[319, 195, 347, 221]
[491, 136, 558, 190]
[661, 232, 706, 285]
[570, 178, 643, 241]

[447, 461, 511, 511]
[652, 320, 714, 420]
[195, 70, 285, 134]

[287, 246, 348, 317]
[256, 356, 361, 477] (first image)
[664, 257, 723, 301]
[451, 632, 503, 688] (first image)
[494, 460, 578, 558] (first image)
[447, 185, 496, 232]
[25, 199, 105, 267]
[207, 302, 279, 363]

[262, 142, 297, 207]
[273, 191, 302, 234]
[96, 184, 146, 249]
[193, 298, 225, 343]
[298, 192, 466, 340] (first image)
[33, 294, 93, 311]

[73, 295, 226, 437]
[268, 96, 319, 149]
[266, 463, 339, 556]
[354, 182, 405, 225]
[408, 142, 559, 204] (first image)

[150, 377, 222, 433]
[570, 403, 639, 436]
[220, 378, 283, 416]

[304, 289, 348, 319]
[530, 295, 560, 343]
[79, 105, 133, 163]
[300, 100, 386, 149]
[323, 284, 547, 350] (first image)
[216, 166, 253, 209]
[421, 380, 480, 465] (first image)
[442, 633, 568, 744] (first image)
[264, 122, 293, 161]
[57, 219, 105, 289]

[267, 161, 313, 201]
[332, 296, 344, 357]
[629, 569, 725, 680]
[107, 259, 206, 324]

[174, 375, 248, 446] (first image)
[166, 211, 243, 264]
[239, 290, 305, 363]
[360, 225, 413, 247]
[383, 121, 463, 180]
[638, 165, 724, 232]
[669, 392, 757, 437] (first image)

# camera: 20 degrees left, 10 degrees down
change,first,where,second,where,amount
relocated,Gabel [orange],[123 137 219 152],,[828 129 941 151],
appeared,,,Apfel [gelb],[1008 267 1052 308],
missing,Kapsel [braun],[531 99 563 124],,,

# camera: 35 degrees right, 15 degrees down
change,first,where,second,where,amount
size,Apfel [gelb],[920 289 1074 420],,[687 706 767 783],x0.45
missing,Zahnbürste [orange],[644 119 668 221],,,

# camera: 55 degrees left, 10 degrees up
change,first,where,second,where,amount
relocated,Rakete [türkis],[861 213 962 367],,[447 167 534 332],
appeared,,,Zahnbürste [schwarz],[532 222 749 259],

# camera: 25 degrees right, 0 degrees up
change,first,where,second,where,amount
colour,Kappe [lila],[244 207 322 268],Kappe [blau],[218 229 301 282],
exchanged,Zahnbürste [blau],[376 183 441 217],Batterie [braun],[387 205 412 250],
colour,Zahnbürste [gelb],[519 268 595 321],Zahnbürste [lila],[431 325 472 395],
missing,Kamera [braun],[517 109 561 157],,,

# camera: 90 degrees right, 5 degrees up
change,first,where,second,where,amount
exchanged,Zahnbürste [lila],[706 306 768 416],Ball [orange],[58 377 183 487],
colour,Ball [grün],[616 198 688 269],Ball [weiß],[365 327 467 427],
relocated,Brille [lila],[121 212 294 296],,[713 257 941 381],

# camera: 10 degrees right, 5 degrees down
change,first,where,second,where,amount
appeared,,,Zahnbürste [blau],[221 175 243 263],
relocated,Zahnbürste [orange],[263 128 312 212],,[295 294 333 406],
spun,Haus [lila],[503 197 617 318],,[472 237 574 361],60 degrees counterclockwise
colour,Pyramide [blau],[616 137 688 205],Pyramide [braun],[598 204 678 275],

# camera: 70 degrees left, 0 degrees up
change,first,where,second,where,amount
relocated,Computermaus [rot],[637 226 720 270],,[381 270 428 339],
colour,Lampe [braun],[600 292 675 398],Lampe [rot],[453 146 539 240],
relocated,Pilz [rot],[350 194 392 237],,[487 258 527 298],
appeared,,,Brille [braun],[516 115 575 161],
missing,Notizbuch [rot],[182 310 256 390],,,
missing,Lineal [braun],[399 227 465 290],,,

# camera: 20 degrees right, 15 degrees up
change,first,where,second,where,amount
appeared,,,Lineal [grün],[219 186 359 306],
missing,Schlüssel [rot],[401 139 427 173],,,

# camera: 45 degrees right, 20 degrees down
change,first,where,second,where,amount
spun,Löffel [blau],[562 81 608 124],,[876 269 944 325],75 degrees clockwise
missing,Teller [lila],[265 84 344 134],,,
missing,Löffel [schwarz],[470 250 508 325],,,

WORK TO BE COMPLETED → Give the number of lines in the listing above that hold the string "spun", with nothing else.

YOUR RESPONSE → 2